══ STUDY MATERIAL

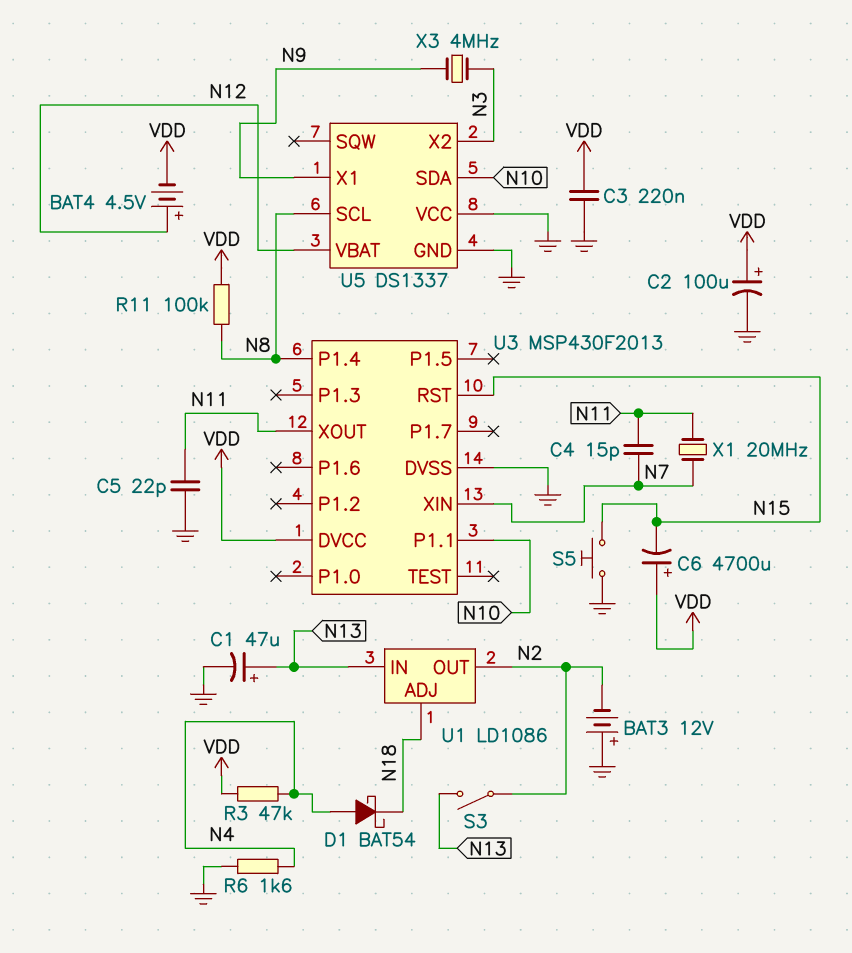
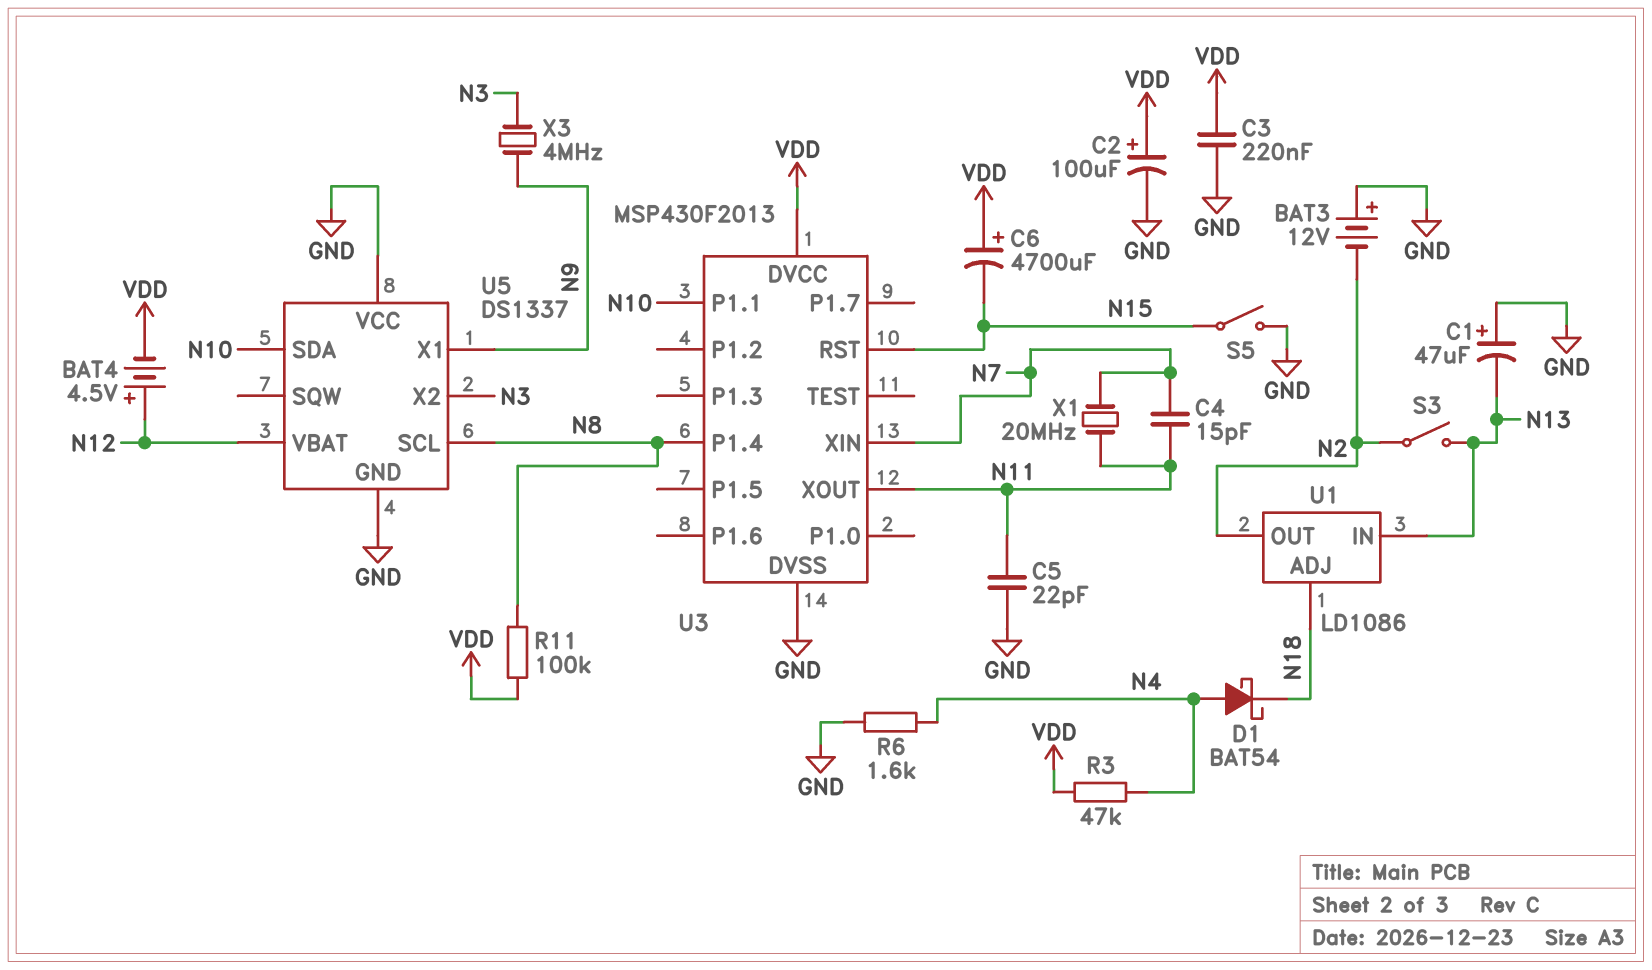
C1: 47uF (plus N13, minus GND) -> 47uF (plus GND, minus N13)
S5: button (GND, N15) -> switch (GND, N15)

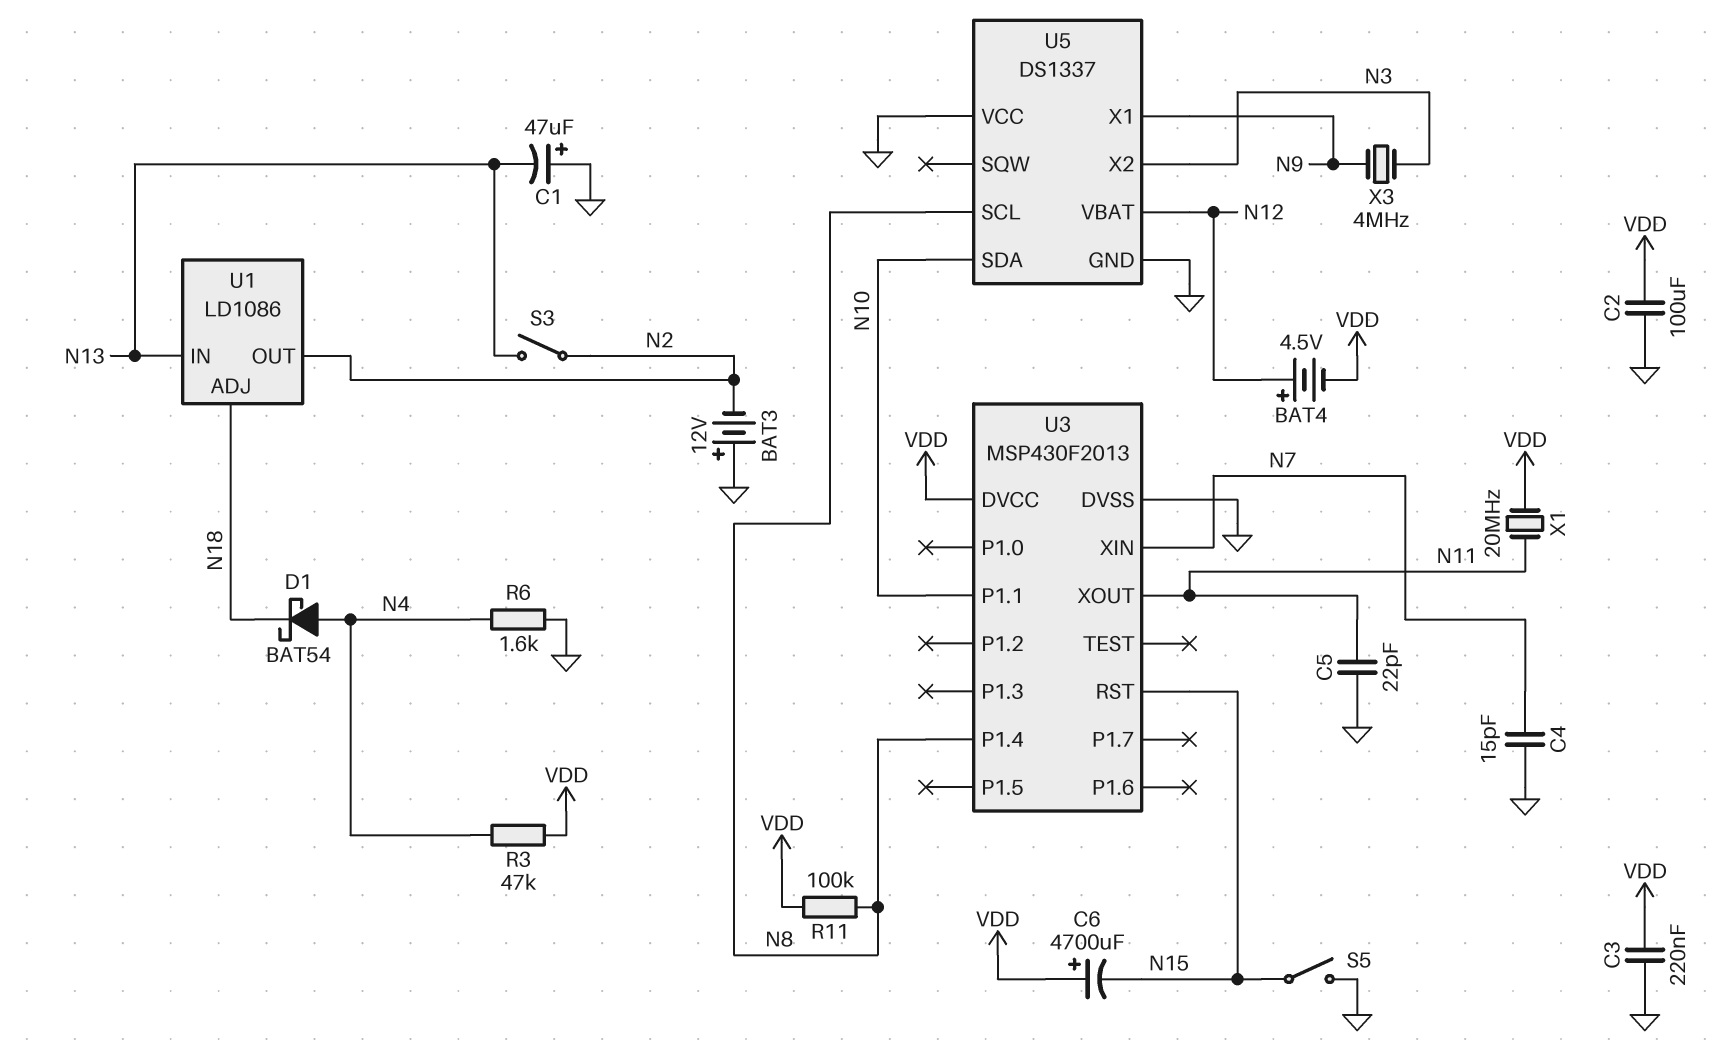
C2: 100uF (plus VDD, minus GND) -> 100uF (GND, VDD)
C4: 15pF (N7, N11) -> 15pF (GND, N7)
X1: 20MHz (N7, N11) -> 20MHz (N11, VDD)

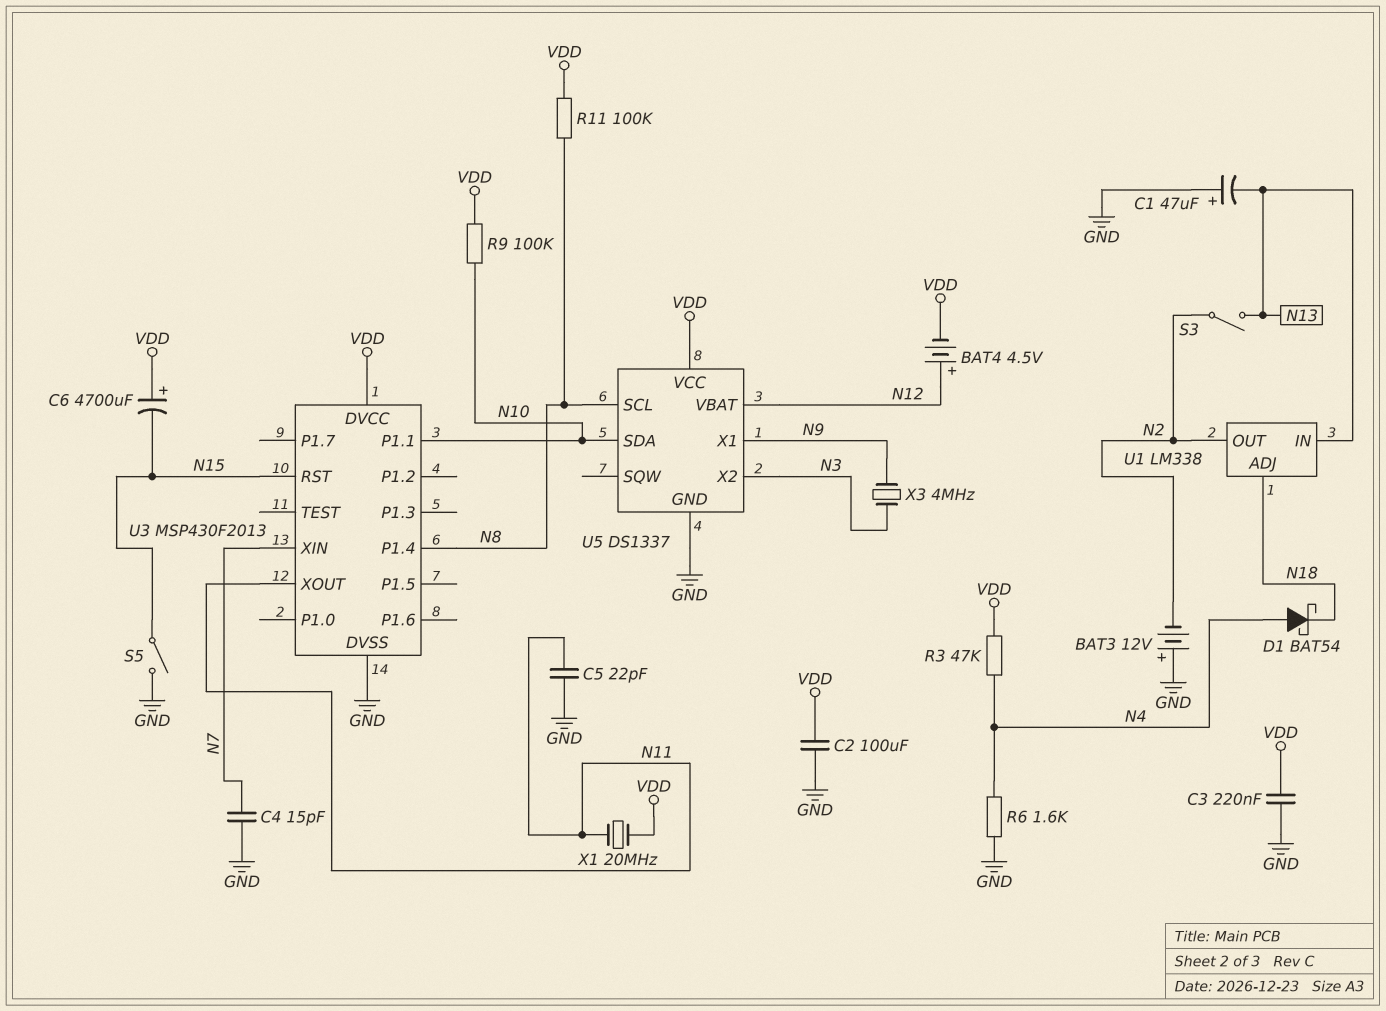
R9: none -> 100k (N10, VDD)
U1: LD1086 -> LM338
U5 pin VCC: GND -> VDD

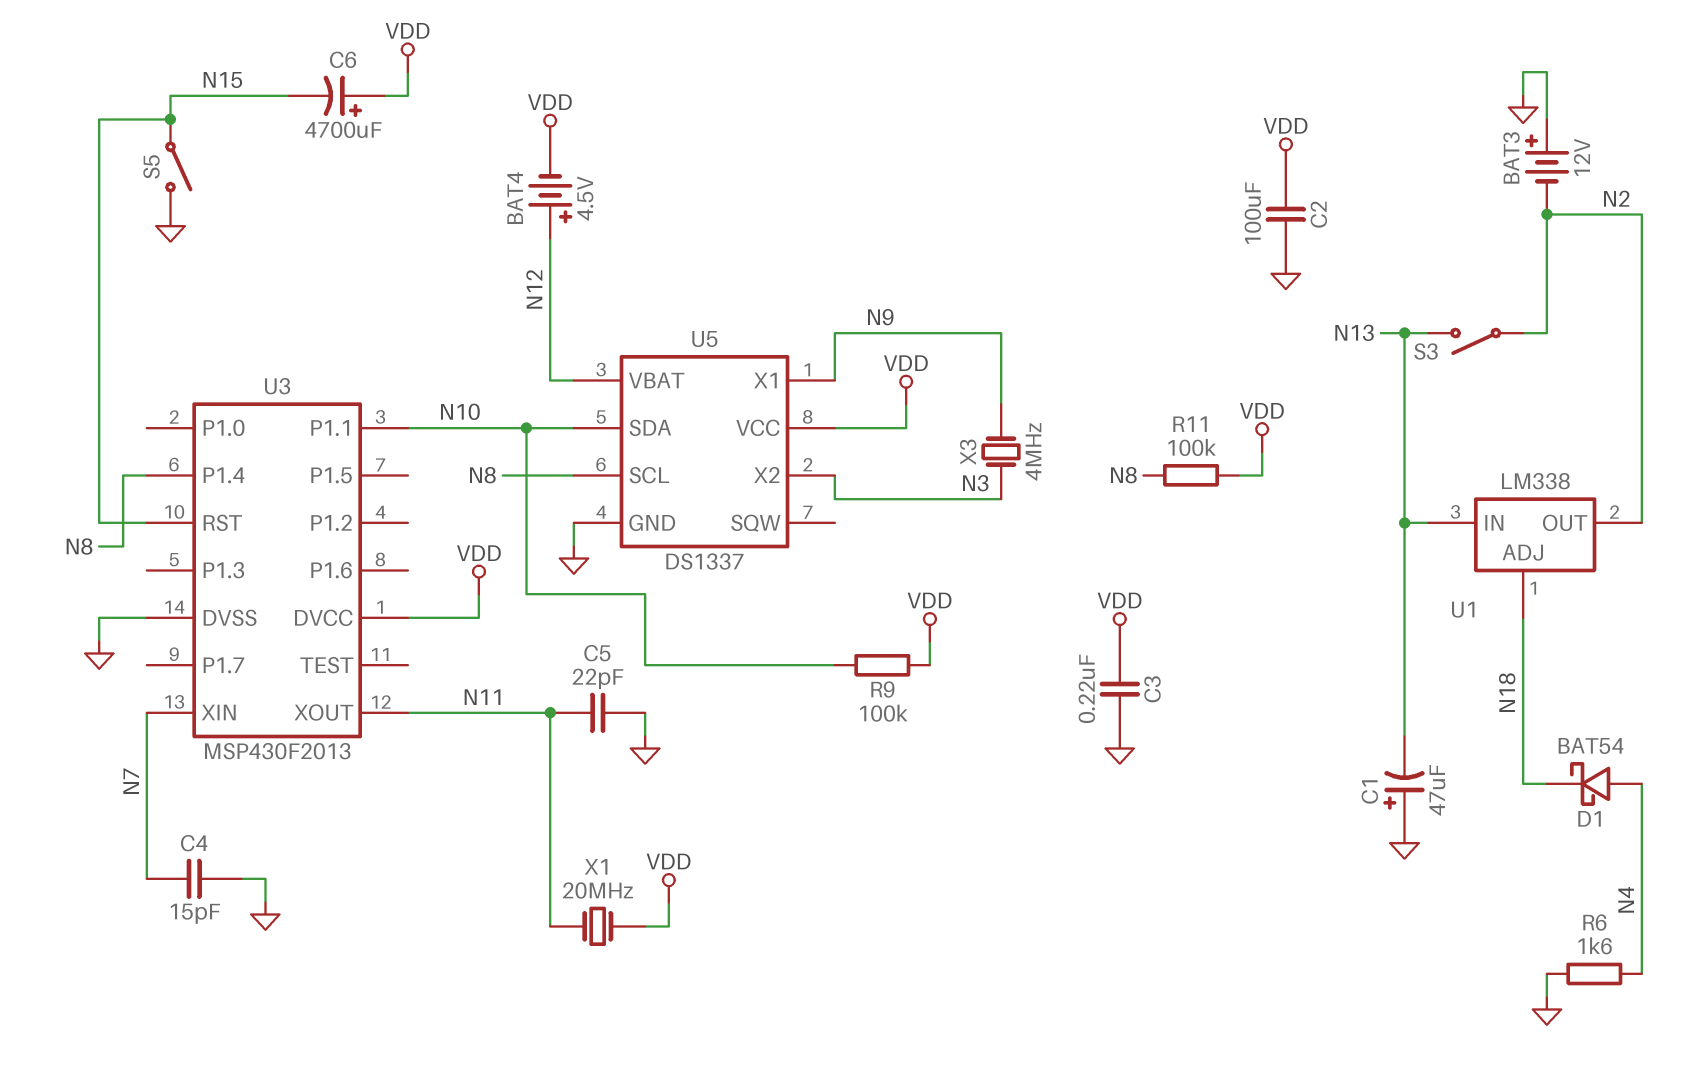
R3: 47k (N4, VDD) -> none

════

PROMPT:
What you return should be only the exact lines from the top of the entries through the line with "R9: none -> 100k (N10, VDD)", minus the pictures.

RESPONSE TO THIS EXERCISE:
C1: 47uF (plus N13, minus GND) -> 47uF (plus GND, minus N13)
S5: button (GND, N15) -> switch (GND, N15)

C2: 100uF (plus VDD, minus GND) -> 100uF (GND, VDD)
C4: 15pF (N7, N11) -> 15pF (GND, N7)
X1: 20MHz (N7, N11) -> 20MHz (N11, VDD)

R9: none -> 100k (N10, VDD)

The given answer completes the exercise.